*ABOUT THIS EXERCISE*
Where does the string "TICK" occur in the records below? Copy every line that holds it.

*EXTRACTED INFORMATION*
════
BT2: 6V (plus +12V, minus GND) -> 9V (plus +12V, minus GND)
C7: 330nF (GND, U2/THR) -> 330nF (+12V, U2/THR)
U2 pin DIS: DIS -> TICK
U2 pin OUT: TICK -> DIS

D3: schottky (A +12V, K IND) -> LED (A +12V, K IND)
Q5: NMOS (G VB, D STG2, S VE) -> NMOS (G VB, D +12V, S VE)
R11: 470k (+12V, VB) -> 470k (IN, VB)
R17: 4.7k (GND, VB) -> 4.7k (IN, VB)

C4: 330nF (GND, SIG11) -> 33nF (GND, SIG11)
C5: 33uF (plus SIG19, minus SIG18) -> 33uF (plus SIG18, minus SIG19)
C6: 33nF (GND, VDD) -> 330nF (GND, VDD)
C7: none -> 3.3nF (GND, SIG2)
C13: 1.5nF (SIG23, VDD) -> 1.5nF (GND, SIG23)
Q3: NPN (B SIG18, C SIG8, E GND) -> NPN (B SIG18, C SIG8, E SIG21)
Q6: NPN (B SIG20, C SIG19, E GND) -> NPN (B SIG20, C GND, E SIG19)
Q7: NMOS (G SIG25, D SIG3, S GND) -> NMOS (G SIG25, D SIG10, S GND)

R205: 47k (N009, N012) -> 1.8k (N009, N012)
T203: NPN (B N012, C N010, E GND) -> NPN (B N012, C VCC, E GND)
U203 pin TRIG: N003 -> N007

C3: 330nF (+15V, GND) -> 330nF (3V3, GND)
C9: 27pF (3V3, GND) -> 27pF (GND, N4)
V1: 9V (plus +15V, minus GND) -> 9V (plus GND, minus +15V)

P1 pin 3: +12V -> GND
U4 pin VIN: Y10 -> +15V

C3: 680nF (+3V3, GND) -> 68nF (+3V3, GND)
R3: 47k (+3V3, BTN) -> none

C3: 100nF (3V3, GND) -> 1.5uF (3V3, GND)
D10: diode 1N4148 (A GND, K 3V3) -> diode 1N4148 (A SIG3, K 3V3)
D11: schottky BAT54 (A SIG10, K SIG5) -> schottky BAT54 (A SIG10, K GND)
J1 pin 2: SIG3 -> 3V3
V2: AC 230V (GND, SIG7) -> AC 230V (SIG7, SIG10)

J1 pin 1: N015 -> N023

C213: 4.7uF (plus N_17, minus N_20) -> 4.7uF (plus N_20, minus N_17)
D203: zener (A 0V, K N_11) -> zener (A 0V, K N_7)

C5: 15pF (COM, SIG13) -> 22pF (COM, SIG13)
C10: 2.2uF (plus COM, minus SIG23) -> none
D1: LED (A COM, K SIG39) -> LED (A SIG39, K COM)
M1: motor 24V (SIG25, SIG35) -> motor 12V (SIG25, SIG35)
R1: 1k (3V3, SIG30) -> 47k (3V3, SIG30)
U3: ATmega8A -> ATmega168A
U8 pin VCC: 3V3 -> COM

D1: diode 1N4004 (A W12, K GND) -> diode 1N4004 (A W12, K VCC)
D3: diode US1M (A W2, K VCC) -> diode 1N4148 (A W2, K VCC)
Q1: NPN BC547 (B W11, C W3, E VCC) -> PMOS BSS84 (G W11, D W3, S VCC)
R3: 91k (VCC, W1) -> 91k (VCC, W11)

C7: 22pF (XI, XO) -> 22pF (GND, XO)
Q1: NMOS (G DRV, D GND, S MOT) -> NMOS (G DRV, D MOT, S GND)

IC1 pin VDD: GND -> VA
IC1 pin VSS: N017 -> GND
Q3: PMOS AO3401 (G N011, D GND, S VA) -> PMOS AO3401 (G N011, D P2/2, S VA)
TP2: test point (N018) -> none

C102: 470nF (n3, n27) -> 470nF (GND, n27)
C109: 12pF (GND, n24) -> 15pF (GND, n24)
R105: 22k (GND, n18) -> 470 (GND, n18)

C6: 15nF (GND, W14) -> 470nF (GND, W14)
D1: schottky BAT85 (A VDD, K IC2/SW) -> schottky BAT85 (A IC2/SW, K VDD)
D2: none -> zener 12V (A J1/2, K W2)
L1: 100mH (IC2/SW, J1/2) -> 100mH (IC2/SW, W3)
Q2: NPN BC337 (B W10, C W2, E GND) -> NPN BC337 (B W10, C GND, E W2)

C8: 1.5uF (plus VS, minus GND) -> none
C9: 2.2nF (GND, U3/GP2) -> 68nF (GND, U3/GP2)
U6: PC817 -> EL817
════
*RESULT OF THE EXERCISE*
U2 pin DIS: DIS -> TICK
U2 pin OUT: TICK -> DIS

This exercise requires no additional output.